**** The records

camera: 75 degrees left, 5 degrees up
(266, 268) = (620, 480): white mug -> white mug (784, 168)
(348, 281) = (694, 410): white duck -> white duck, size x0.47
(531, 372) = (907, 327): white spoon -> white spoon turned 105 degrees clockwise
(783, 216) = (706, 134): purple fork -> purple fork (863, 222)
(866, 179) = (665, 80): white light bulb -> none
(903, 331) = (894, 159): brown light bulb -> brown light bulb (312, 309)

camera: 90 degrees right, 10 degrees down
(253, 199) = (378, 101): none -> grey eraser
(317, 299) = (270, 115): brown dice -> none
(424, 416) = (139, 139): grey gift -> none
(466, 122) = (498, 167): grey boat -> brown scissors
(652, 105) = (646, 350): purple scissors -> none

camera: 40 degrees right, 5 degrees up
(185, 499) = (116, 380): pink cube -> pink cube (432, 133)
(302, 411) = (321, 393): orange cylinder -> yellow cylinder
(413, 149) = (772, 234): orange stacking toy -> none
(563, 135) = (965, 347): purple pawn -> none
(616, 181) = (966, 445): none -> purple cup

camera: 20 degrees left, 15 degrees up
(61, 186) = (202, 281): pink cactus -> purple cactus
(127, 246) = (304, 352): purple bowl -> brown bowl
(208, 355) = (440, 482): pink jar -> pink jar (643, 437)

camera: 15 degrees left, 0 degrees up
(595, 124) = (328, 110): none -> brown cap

********

Task directions:
Return all of the entries exactly as written.

Reply to the exercise:
camera: 75 degrees left, 5 degrees up
(266, 268) = (620, 480): white mug -> white mug (784, 168)
(348, 281) = (694, 410): white duck -> white duck, size x0.47
(531, 372) = (907, 327): white spoon -> white spoon turned 105 degrees clockwise
(783, 216) = (706, 134): purple fork -> purple fork (863, 222)
(866, 179) = (665, 80): white light bulb -> none
(903, 331) = (894, 159): brown light bulb -> brown light bulb (312, 309)

camera: 90 degrees right, 10 degrees down
(253, 199) = (378, 101): none -> grey eraser
(317, 299) = (270, 115): brown dice -> none
(424, 416) = (139, 139): grey gift -> none
(466, 122) = (498, 167): grey boat -> brown scissors
(652, 105) = (646, 350): purple scissors -> none

camera: 40 degrees right, 5 degrees up
(185, 499) = (116, 380): pink cube -> pink cube (432, 133)
(302, 411) = (321, 393): orange cylinder -> yellow cylinder
(413, 149) = (772, 234): orange stacking toy -> none
(563, 135) = (965, 347): purple pawn -> none
(616, 181) = (966, 445): none -> purple cup

camera: 20 degrees left, 15 degrees up
(61, 186) = (202, 281): pink cactus -> purple cactus
(127, 246) = (304, 352): purple bowl -> brown bowl
(208, 355) = (440, 482): pink jar -> pink jar (643, 437)

camera: 15 degrees left, 0 degrees up
(595, 124) = (328, 110): none -> brown cap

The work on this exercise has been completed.